What to produce:
Print every line of the listing below, starting with the line that holds "The red dofekuven" and going on through the line that holds "camera: 140 degrees left, 15 degrees down", both included, and print nothing else.

Record excerpts:
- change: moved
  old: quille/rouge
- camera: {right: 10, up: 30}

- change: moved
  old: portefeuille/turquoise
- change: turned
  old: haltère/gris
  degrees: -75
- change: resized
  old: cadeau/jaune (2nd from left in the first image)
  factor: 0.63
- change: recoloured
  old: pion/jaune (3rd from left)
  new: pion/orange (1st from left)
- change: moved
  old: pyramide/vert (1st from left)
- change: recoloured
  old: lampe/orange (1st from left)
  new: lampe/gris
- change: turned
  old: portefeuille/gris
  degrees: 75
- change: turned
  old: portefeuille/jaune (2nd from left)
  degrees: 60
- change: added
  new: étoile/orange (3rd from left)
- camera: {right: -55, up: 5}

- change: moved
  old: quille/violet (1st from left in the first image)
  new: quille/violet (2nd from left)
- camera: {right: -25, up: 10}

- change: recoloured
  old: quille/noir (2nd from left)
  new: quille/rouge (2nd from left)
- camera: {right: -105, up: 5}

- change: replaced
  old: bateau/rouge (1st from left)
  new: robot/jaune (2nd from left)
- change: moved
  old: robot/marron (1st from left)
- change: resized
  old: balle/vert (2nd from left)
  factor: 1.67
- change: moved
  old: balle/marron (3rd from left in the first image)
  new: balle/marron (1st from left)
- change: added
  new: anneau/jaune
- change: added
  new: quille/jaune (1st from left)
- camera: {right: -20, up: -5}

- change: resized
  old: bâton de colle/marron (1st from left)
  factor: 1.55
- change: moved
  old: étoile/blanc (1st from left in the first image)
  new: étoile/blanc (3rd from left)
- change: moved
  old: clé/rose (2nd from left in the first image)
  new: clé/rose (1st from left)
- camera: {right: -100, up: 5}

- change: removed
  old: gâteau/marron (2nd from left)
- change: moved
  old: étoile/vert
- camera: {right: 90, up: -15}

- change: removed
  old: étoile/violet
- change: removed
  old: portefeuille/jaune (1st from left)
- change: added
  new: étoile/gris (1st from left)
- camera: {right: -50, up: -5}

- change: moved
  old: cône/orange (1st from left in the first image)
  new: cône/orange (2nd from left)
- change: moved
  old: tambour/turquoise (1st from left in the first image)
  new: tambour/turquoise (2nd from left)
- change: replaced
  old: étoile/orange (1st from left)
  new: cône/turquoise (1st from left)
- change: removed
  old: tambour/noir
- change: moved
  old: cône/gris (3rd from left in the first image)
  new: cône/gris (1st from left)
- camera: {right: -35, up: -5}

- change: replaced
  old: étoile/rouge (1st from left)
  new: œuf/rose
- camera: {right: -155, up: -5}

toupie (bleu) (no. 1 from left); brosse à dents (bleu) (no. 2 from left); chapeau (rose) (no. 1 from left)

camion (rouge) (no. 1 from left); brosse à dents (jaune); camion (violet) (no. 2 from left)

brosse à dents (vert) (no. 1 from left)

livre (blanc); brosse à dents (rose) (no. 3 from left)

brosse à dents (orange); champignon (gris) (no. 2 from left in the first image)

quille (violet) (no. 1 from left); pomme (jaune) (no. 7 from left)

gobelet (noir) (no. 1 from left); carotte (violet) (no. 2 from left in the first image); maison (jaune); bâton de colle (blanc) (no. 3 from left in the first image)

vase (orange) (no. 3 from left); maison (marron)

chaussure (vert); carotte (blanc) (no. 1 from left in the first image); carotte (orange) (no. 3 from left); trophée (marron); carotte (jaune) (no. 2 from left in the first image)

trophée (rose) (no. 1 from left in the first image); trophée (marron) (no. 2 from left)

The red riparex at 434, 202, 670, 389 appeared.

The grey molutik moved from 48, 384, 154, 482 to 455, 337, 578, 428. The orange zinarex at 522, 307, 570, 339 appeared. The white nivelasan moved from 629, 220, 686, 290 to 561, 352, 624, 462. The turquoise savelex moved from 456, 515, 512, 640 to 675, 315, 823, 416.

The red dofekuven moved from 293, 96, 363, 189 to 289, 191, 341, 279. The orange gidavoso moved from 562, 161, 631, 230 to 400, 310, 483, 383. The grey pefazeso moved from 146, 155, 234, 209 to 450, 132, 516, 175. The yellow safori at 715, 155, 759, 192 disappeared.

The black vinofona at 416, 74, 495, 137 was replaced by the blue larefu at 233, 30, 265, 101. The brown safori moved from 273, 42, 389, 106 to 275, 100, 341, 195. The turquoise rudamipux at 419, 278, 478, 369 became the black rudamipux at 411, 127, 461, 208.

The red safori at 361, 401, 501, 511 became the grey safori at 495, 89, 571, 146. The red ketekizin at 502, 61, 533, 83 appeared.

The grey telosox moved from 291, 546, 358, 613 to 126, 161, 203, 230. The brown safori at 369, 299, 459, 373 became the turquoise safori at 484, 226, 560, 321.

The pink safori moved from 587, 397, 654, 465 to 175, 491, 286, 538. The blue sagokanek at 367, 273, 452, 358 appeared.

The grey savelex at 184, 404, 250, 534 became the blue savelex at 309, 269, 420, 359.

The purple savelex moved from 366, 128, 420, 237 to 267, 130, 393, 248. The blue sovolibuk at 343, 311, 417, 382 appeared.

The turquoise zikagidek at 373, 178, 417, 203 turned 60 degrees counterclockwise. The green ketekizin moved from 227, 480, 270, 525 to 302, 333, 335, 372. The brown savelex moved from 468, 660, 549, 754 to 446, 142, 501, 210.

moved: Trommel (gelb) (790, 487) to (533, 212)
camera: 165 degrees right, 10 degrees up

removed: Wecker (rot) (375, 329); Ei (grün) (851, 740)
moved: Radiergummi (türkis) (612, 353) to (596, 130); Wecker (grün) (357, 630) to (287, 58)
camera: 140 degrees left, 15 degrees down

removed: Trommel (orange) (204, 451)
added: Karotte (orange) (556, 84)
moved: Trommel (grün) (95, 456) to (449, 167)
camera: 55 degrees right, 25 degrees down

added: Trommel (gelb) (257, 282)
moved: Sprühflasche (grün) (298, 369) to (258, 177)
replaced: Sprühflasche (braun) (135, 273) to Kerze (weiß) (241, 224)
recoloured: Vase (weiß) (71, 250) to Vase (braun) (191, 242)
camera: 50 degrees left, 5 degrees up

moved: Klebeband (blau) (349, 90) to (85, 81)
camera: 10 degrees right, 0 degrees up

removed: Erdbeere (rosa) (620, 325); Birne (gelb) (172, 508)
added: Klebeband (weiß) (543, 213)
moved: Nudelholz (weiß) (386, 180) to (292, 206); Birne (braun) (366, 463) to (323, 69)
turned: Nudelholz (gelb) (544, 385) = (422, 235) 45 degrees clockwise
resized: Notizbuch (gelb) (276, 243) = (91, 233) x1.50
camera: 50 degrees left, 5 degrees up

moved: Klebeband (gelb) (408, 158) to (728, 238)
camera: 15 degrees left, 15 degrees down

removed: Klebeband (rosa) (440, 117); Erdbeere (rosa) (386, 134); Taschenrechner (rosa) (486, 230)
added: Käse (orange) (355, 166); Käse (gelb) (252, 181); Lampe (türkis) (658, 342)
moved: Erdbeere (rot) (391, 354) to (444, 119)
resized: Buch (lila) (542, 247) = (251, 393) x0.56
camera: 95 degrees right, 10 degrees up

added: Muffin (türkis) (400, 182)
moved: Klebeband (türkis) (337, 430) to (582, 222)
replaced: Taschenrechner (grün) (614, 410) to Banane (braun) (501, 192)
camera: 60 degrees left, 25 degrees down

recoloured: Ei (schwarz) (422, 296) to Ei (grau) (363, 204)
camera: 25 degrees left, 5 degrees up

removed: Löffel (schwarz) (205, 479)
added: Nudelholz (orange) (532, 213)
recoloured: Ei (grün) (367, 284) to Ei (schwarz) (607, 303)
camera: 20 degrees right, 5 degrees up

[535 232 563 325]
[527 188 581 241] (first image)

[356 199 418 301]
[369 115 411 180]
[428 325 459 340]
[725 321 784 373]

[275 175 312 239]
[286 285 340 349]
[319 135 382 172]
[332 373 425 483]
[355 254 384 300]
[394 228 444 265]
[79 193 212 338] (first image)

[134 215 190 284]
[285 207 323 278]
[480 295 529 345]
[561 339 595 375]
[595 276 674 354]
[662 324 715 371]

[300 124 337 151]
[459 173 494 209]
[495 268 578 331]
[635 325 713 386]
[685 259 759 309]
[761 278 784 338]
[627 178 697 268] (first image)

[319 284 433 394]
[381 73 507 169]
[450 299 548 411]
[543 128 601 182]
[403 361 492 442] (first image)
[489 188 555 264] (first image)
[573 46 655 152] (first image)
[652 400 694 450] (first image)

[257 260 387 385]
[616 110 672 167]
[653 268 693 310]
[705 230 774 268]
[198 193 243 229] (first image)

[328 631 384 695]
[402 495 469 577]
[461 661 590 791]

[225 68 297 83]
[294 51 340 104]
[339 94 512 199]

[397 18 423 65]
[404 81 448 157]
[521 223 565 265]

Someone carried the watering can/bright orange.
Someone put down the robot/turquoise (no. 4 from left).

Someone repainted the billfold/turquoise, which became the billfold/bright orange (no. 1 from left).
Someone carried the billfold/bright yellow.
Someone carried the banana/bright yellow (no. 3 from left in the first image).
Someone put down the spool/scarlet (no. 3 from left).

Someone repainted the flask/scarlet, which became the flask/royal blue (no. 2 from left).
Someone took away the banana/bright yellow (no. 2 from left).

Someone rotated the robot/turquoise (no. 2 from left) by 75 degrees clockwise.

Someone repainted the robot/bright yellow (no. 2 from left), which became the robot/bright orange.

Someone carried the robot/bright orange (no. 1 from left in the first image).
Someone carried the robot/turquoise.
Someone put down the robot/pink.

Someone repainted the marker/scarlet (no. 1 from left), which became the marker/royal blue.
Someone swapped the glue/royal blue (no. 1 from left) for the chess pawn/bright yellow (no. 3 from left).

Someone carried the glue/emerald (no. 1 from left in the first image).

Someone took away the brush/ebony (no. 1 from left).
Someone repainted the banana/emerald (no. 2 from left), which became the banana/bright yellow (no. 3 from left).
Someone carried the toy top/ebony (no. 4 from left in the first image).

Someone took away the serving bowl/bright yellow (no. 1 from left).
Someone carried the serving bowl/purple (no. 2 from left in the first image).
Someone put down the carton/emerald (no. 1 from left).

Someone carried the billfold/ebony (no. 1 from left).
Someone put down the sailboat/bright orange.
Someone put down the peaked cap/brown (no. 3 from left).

The completed task:
The red dofekuven moved from 293, 96, 363, 189 to 289, 191, 341, 279. The orange gidavoso moved from 562, 161, 631, 230 to 400, 310, 483, 383. The grey pefazeso moved from 146, 155, 234, 209 to 450, 132, 516, 175. The yellow safori at 715, 155, 759, 192 disappeared.

The black vinofona at 416, 74, 495, 137 was replaced by the blue larefu at 233, 30, 265, 101. The brown safori moved from 273, 42, 389, 106 to 275, 100, 341, 195. The turquoise rudamipux at 419, 278, 478, 369 became the black rudamipux at 411, 127, 461, 208.

The red safori at 361, 401, 501, 511 became the grey safori at 495, 89, 571, 146. The red ketekizin at 502, 61, 533, 83 appeared.

The grey telosox moved from 291, 546, 358, 613 to 126, 161, 203, 230. The brown safori at 369, 299, 459, 373 became the turquoise safori at 484, 226, 560, 321.

The pink safori moved from 587, 397, 654, 465 to 175, 491, 286, 538. The blue sagokanek at 367, 273, 452, 358 appeared.

The grey savelex at 184, 404, 250, 534 became the blue savelex at 309, 269, 420, 359.

The purple savelex moved from 366, 128, 420, 237 to 267, 130, 393, 248. The blue sovolibuk at 343, 311, 417, 382 appeared.

The turquoise zikagidek at 373, 178, 417, 203 turned 60 degrees counterclockwise. The green ketekizin moved from 227, 480, 270, 525 to 302, 333, 335, 372. The brown savelex moved from 468, 660, 549, 754 to 446, 142, 501, 210.

moved: Trommel (gelb) (790, 487) to (533, 212)
camera: 165 degrees right, 10 degrees up

removed: Wecker (rot) (375, 329); Ei (grün) (851, 740)
moved: Radiergummi (türkis) (612, 353) to (596, 130); Wecker (grün) (357, 630) to (287, 58)
camera: 140 degrees left, 15 degrees down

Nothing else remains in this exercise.